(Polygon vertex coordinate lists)
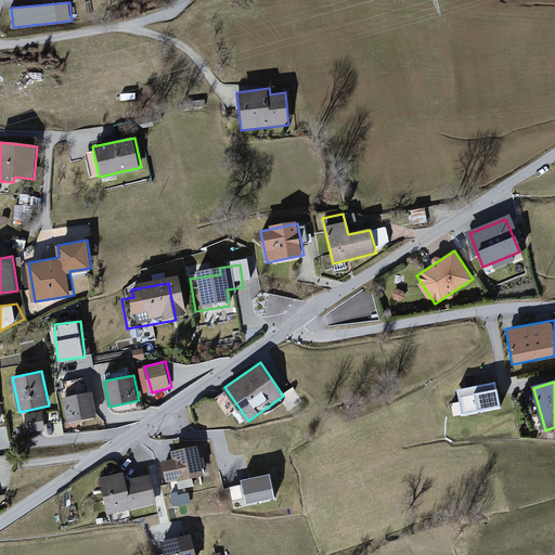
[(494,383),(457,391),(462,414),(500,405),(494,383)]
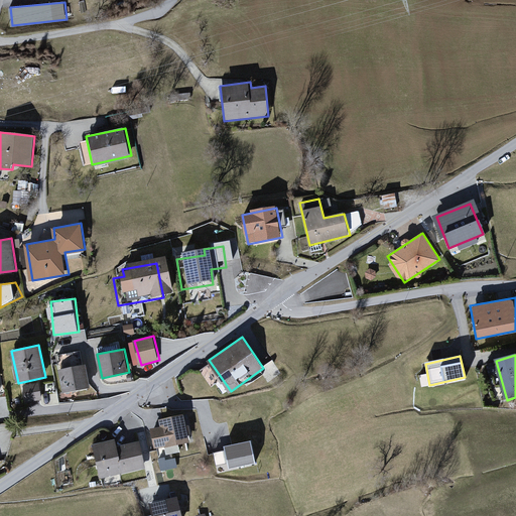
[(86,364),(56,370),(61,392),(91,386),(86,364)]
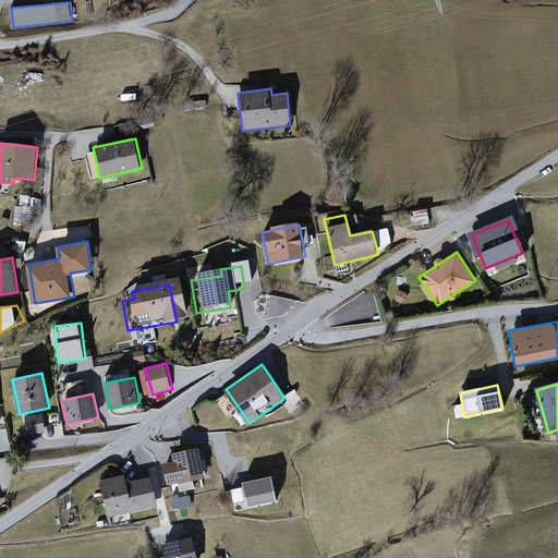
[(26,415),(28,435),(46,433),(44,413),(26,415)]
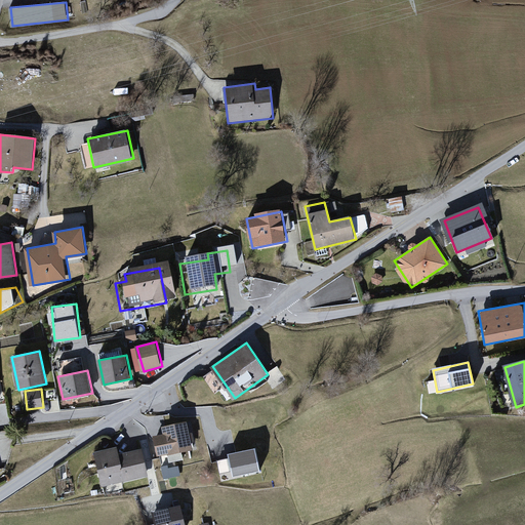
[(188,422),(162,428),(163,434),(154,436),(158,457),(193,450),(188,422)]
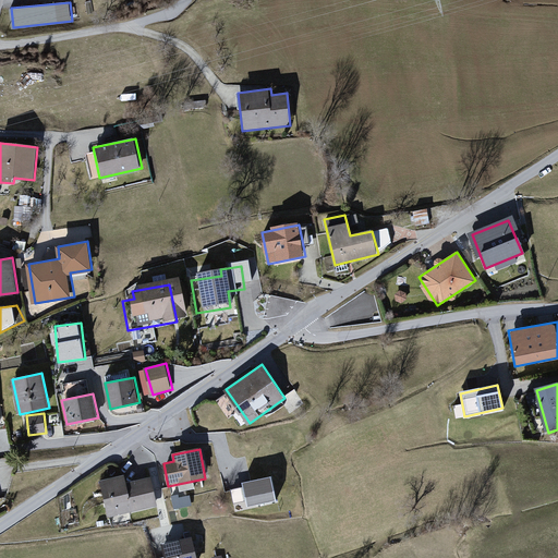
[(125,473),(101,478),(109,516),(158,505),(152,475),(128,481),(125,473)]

(Assignment) Go through the entries above and output them exactly, without pictures.

(Exercise result)
[(494,383),(457,391),(462,414),(500,405),(494,383)]
[(86,364),(56,370),(61,392),(91,386),(86,364)]
[(26,415),(28,435),(46,433),(44,413),(26,415)]
[(188,422),(162,428),(163,434),(154,436),(158,457),(193,450),(188,422)]
[(125,473),(101,478),(109,516),(158,505),(152,475),(128,481),(125,473)]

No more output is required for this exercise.